*Instructions to follow*
All records below must be reproduced exactly, although any pictures they contain are to be omitted.

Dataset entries

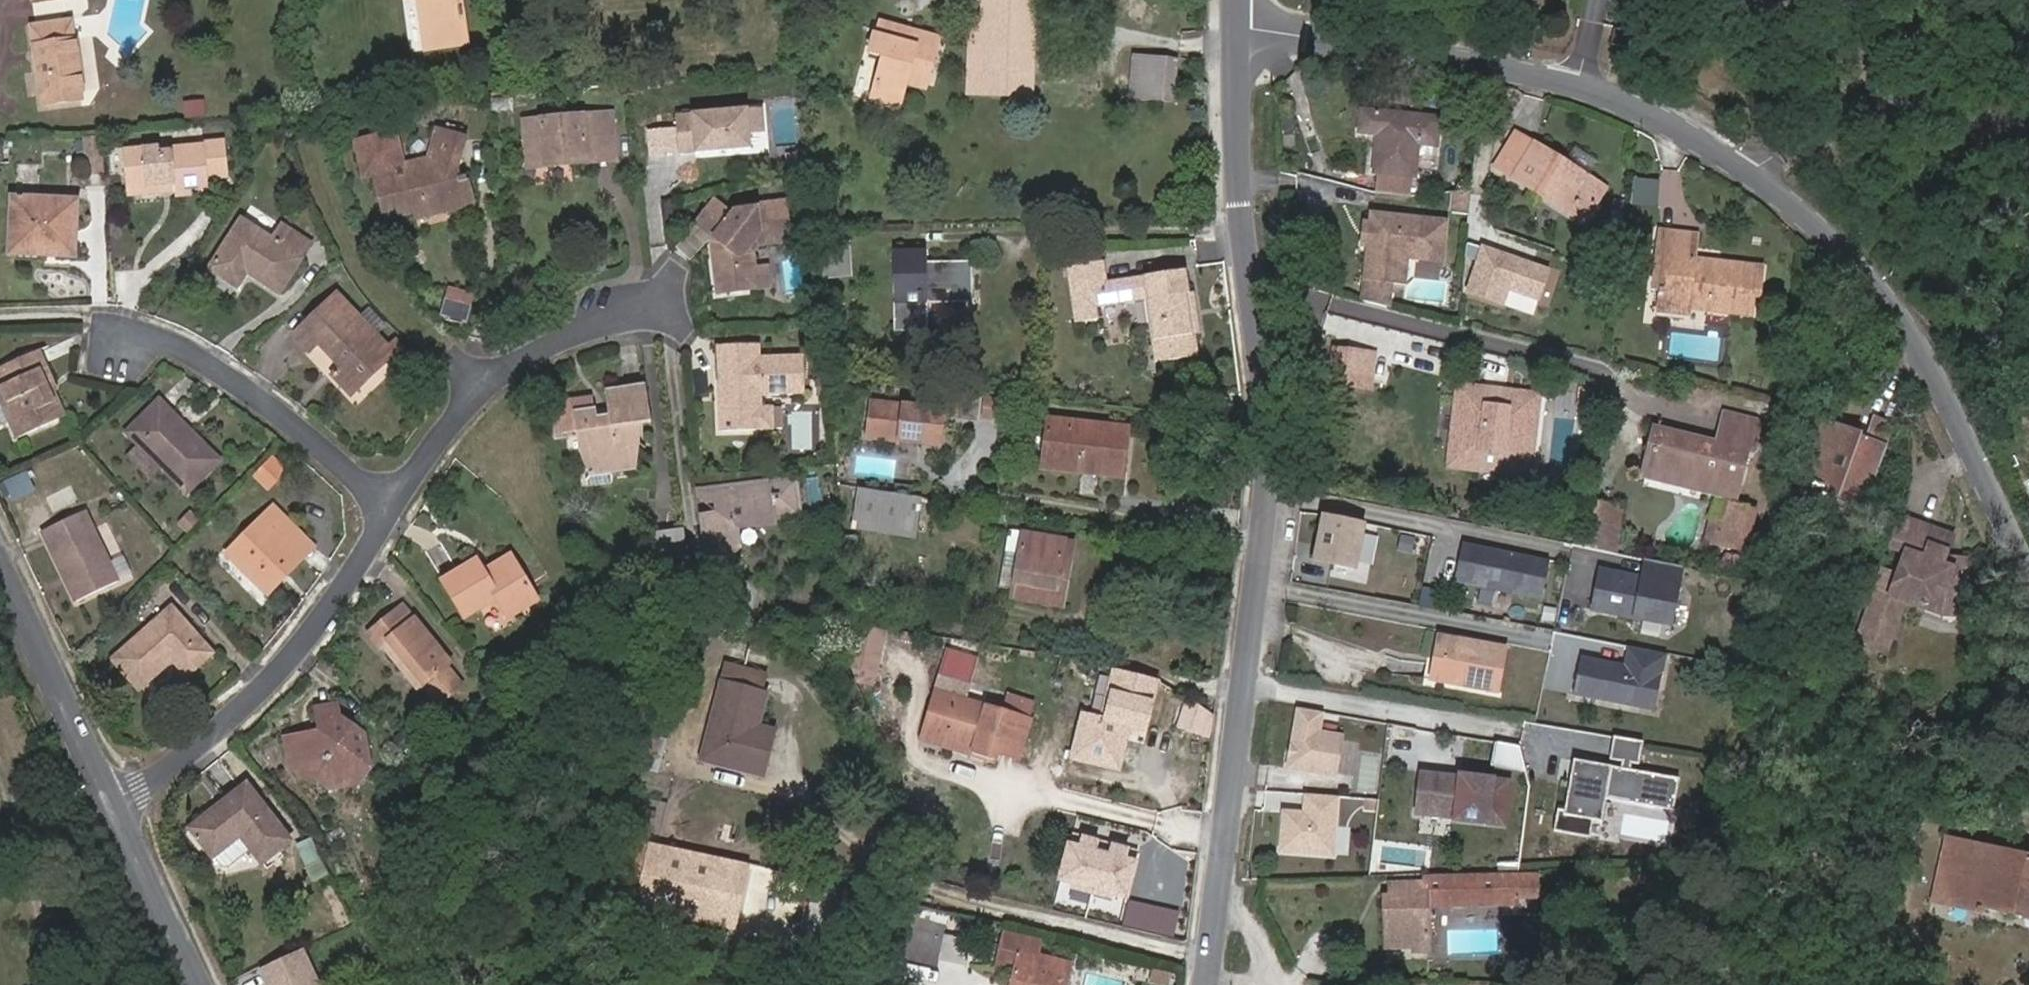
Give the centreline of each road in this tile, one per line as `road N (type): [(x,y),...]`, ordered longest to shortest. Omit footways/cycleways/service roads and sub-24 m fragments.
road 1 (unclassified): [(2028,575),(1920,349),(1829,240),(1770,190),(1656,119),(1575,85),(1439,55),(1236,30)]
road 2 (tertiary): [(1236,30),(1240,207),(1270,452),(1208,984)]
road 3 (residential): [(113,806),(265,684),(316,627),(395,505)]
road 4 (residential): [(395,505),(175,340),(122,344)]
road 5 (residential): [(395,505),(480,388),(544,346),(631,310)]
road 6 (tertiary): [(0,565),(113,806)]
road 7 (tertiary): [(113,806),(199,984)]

*Response box*
Give the centreline of each road in this tile, one per line as `road N (type): [(x,y),...]`, ordered longest to shortest. Omit footways/cycleways/service roads and sub-24 m fragments.
road 1 (unclassified): [(2028,575),(1920,349),(1829,240),(1770,190),(1656,119),(1575,85),(1439,55),(1236,30)]
road 2 (tertiary): [(1236,30),(1240,207),(1270,452),(1208,984)]
road 3 (residential): [(113,806),(265,684),(316,627),(395,505)]
road 4 (residential): [(395,505),(175,340),(122,344)]
road 5 (residential): [(395,505),(480,388),(544,346),(631,310)]
road 6 (tertiary): [(0,565),(113,806)]
road 7 (tertiary): [(113,806),(199,984)]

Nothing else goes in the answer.